Goal.
Please reproduce every one of the lines below word for word, omitting the pictures.

******

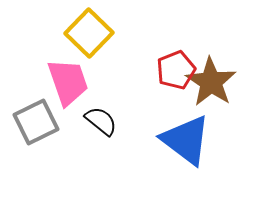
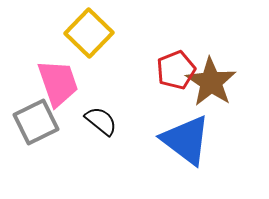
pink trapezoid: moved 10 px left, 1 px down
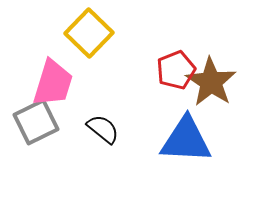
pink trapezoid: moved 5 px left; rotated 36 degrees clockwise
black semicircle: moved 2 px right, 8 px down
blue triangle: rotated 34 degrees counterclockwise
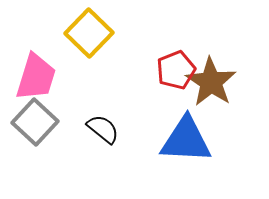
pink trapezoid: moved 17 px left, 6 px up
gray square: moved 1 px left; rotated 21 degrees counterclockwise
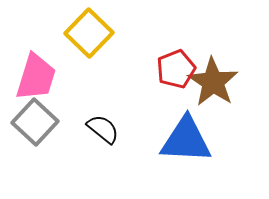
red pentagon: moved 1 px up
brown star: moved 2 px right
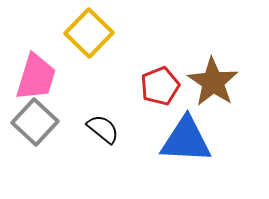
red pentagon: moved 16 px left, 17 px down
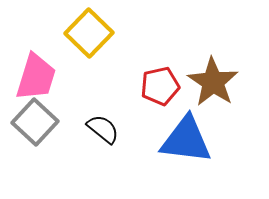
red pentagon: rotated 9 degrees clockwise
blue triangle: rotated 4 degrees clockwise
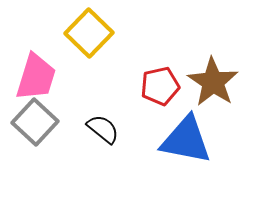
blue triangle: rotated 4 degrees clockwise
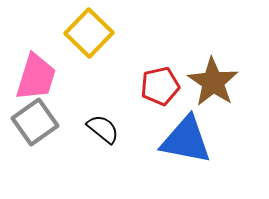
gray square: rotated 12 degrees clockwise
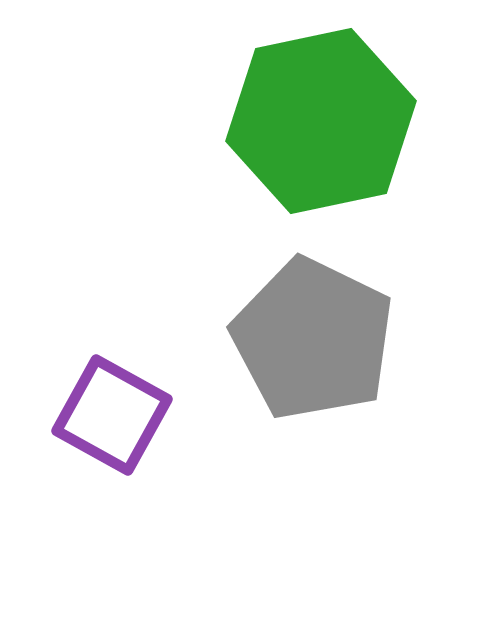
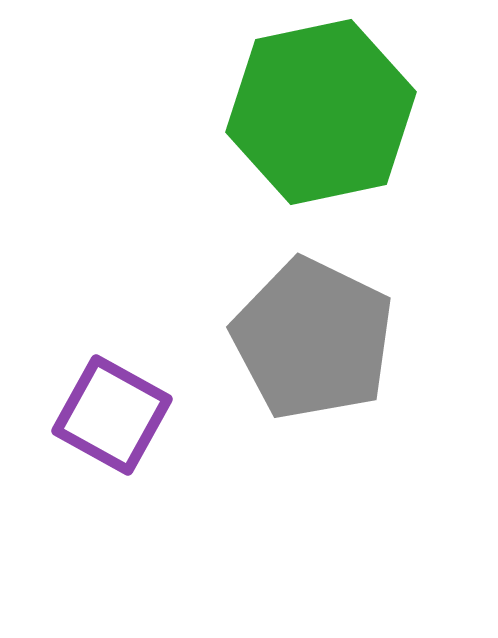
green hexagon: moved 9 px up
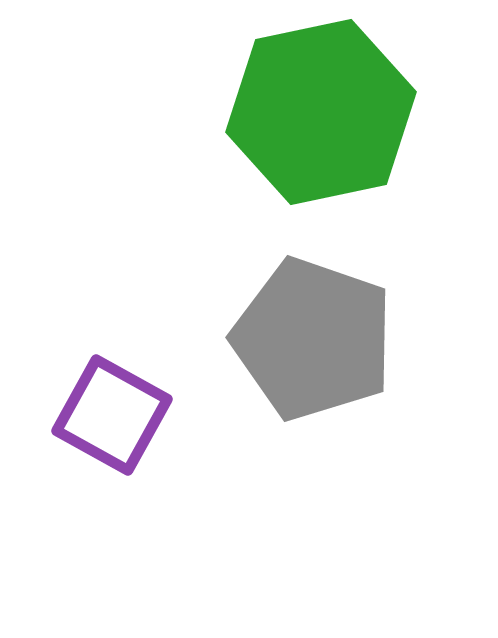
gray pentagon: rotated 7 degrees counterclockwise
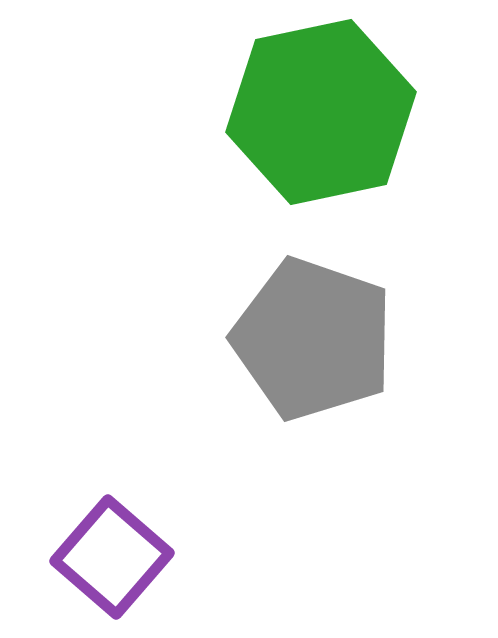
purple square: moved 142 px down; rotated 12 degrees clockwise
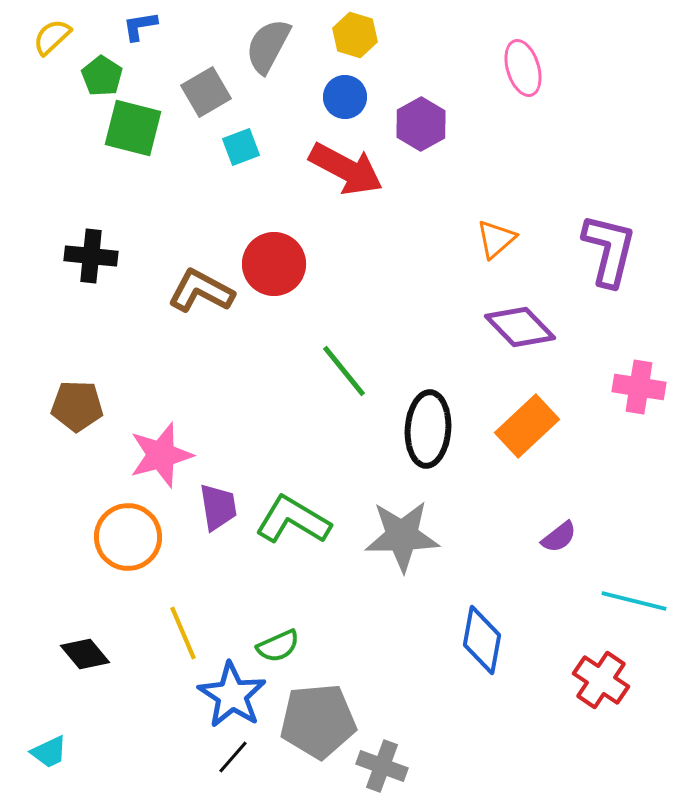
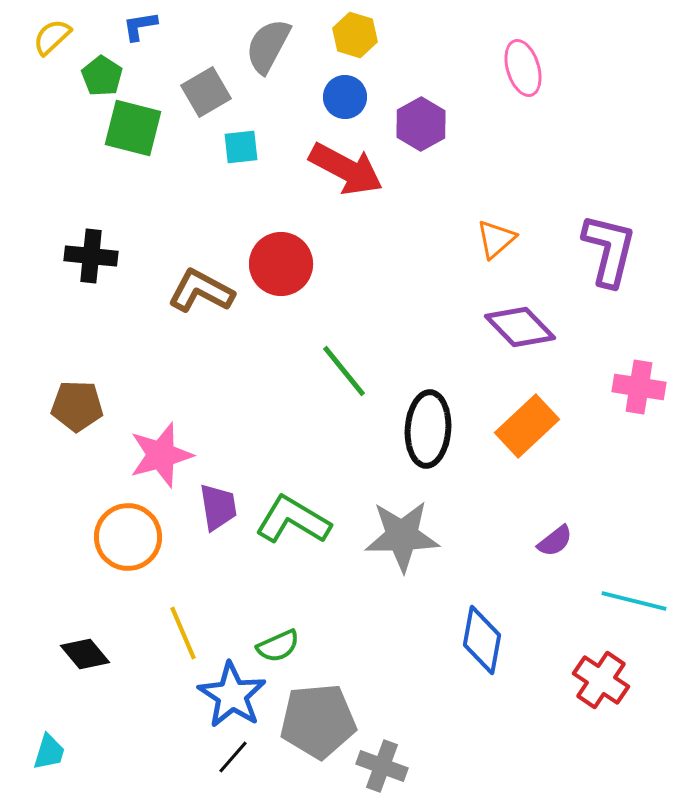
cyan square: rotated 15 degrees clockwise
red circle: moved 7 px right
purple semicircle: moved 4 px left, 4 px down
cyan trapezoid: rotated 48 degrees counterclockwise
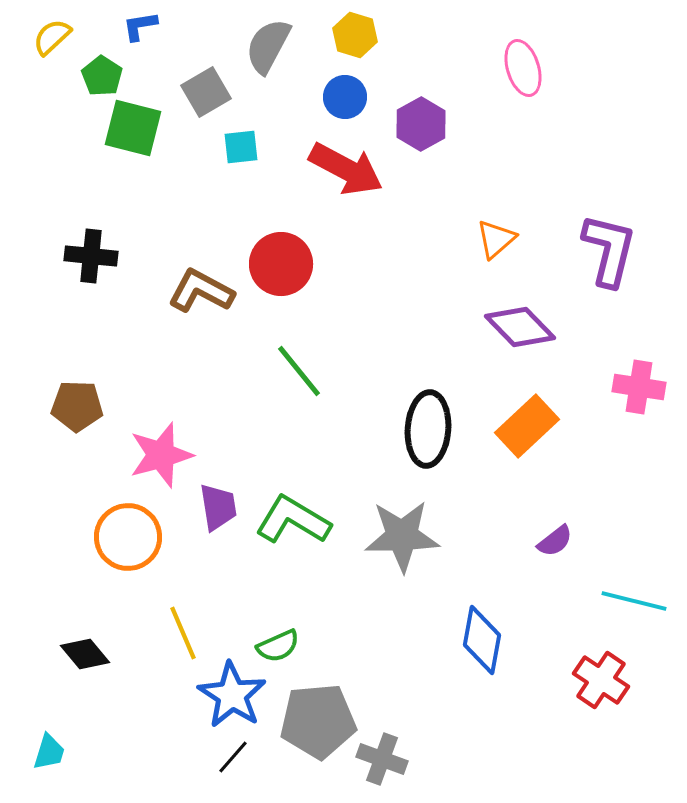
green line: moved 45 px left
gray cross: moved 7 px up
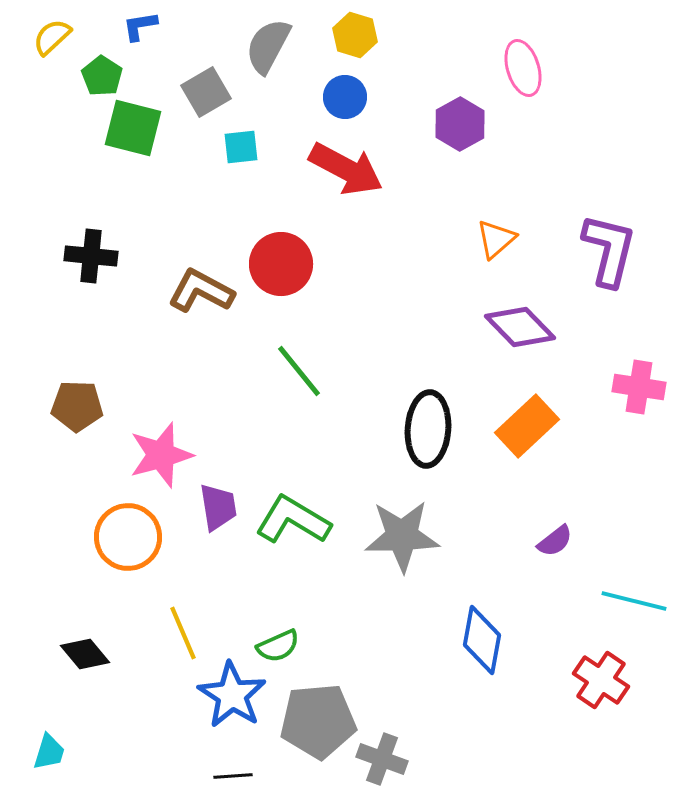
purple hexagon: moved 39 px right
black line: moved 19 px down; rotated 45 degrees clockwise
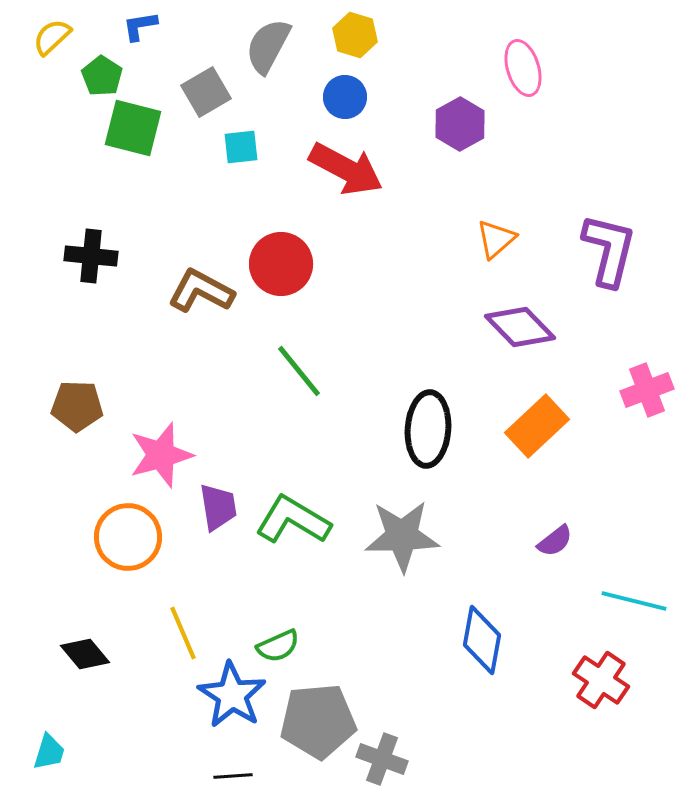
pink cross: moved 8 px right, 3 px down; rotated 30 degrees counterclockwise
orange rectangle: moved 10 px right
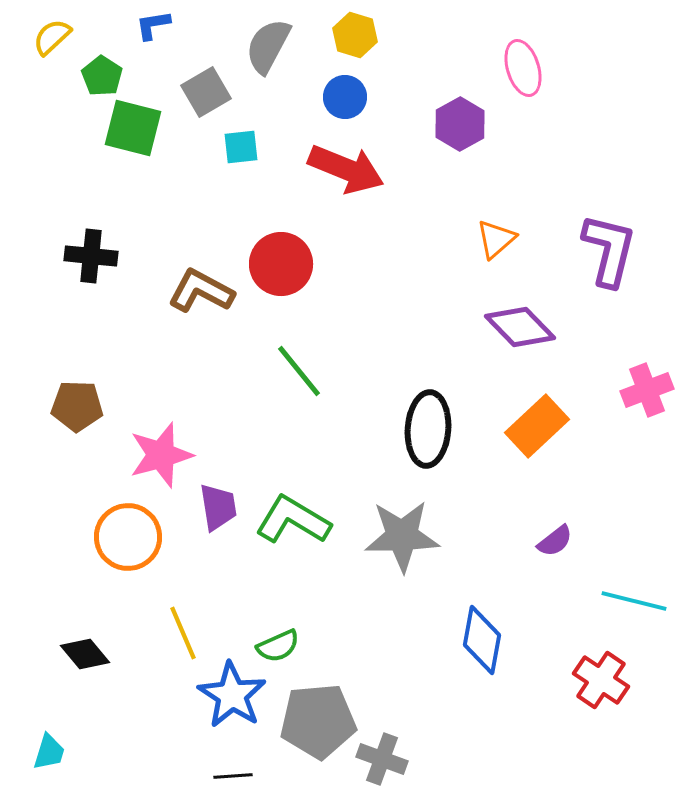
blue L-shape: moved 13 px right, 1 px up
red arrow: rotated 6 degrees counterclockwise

******

Answer to this task.
pink trapezoid: moved 10 px left, 1 px down
pink trapezoid: moved 5 px left; rotated 36 degrees clockwise
black semicircle: moved 2 px right, 8 px down
blue triangle: rotated 34 degrees counterclockwise
pink trapezoid: moved 17 px left, 6 px up
gray square: moved 1 px left; rotated 21 degrees counterclockwise
red pentagon: moved 1 px up
brown star: moved 2 px right
red pentagon: moved 16 px left, 17 px down
red pentagon: rotated 9 degrees clockwise
blue triangle: rotated 4 degrees clockwise
blue triangle: rotated 4 degrees clockwise
gray square: rotated 12 degrees clockwise
green hexagon: moved 9 px up
gray pentagon: rotated 7 degrees counterclockwise
purple square: moved 142 px down; rotated 12 degrees clockwise
cyan square: rotated 15 degrees clockwise
red circle: moved 7 px right
purple semicircle: moved 4 px left, 4 px down
cyan trapezoid: rotated 48 degrees counterclockwise
green line: moved 45 px left
gray cross: moved 7 px up
purple hexagon: moved 39 px right
black line: moved 19 px down; rotated 45 degrees clockwise
pink cross: moved 8 px right, 3 px down; rotated 30 degrees counterclockwise
orange rectangle: moved 10 px right
blue L-shape: moved 13 px right, 1 px up
red arrow: rotated 6 degrees counterclockwise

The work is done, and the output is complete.